>>>>

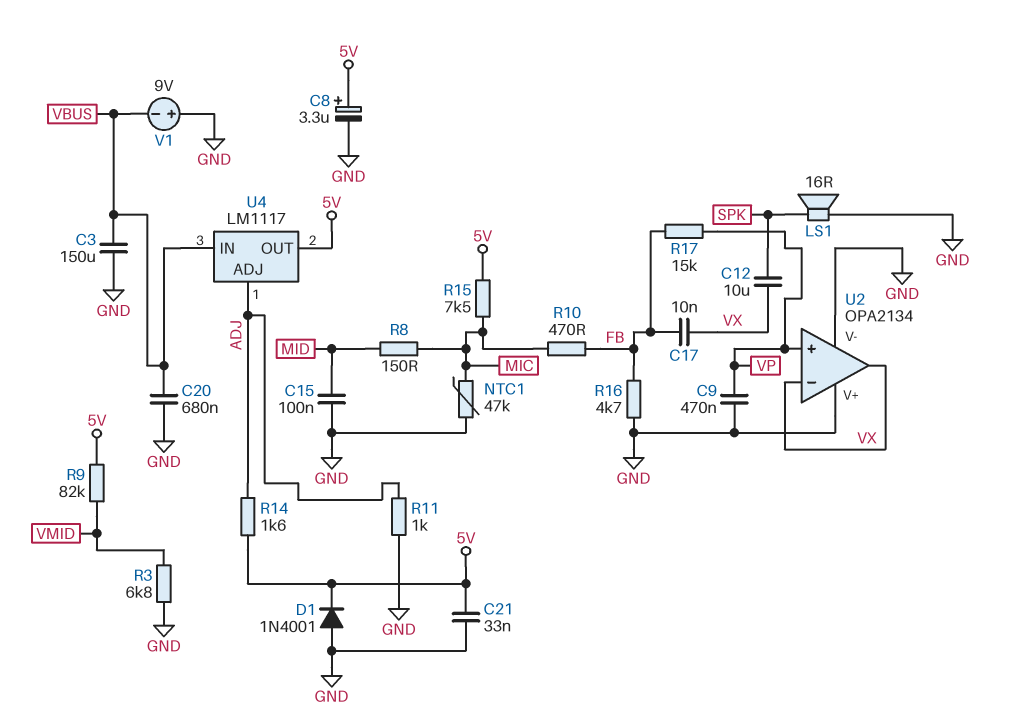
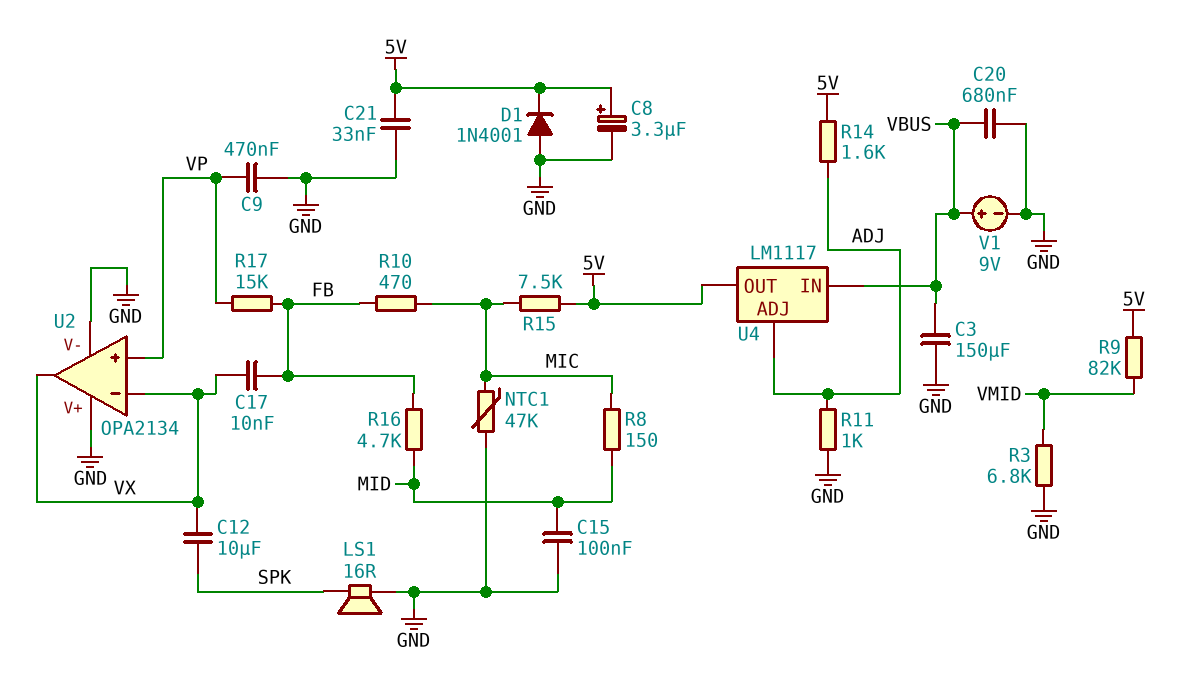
R16: 4.7k (FB, GND) -> 4.7k (FB, MID)
V1: 9V (plus GND, minus VBUS) -> 9V (plus VBUS, minus GND)

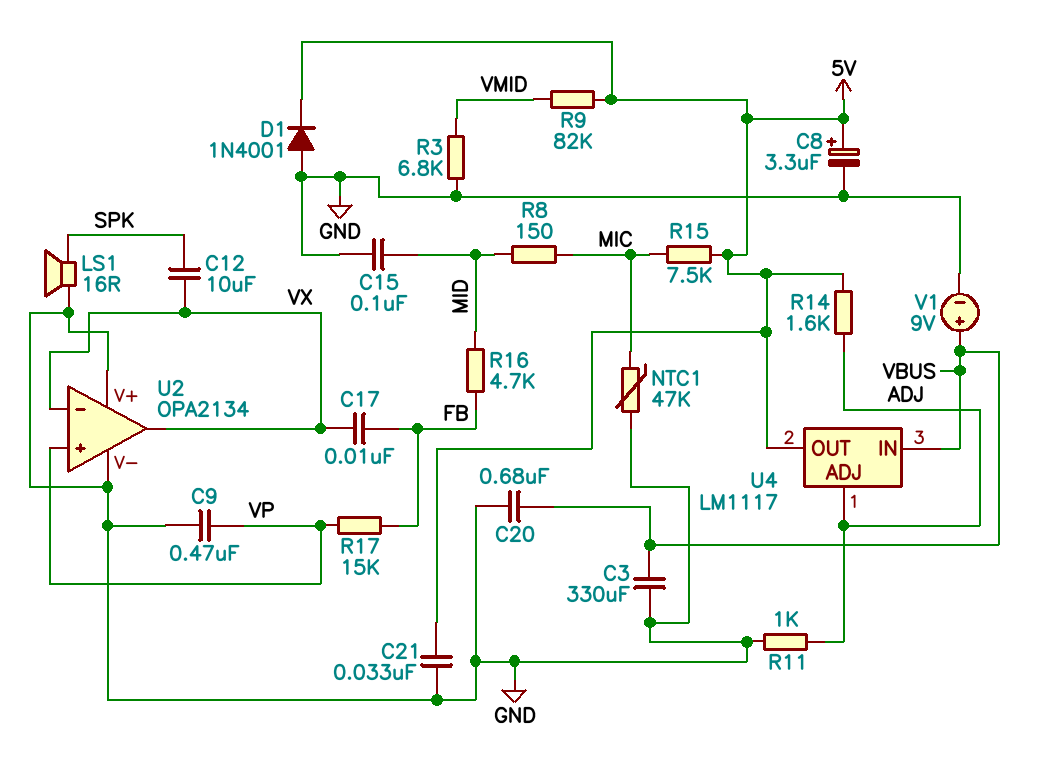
C3: 150uF (GND, VBUS) -> 330uF (GND, VBUS)
R10: 470 (FB, MIC) -> none

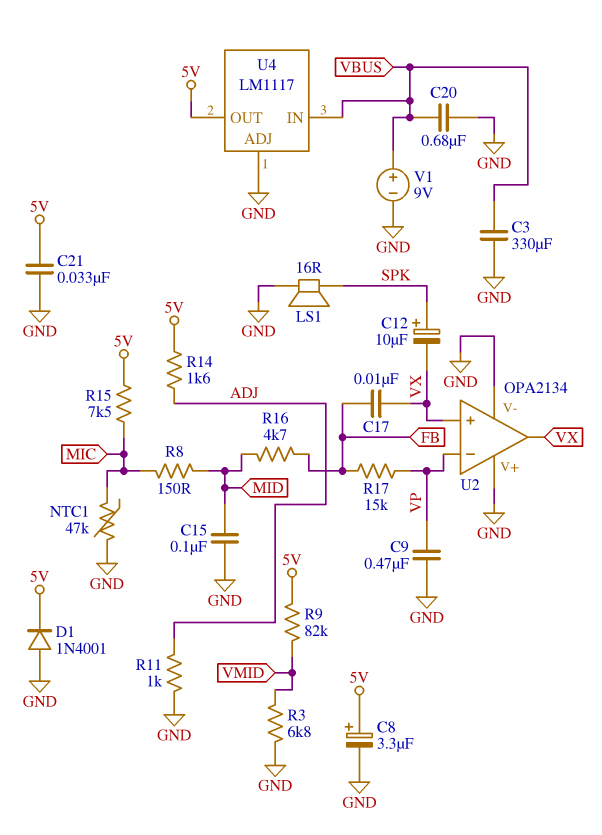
C12: 10uF (SPK, VX) -> 10uF (plus SPK, minus VX)
U2 pin in+: VP -> VX
U2 pin in-: VX -> VP
U4 pin ADJ: ADJ -> GND

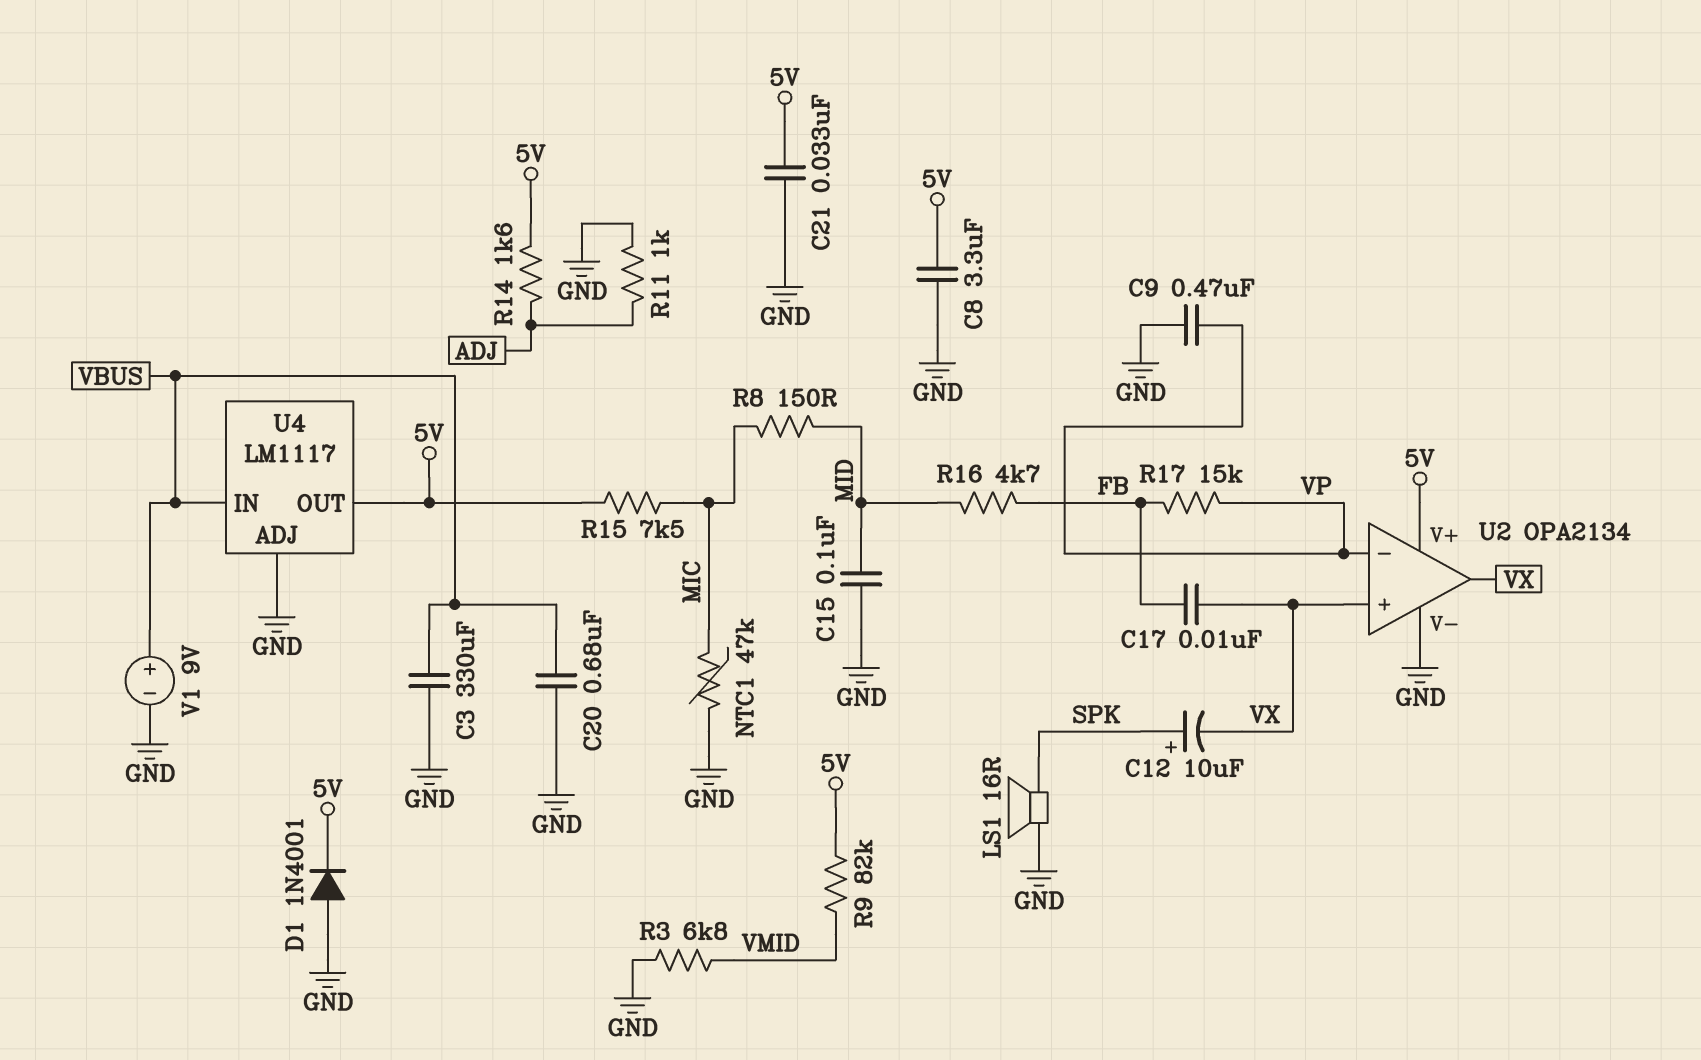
C8: 3.3uF (plus 5V, minus GND) -> 3.3uF (5V, GND)
U2 pin V+: GND -> 5V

<<<<

__Work instruction__
Each entry above has to be set down again verbatim, except for its pictures.

__Response__
R16: 4.7k (FB, GND) -> 4.7k (FB, MID)
V1: 9V (plus GND, minus VBUS) -> 9V (plus VBUS, minus GND)

C3: 150uF (GND, VBUS) -> 330uF (GND, VBUS)
R10: 470 (FB, MIC) -> none

C12: 10uF (SPK, VX) -> 10uF (plus SPK, minus VX)
U2 pin in+: VP -> VX
U2 pin in-: VX -> VP
U4 pin ADJ: ADJ -> GND

C8: 3.3uF (plus 5V, minus GND) -> 3.3uF (5V, GND)
U2 pin V+: GND -> 5V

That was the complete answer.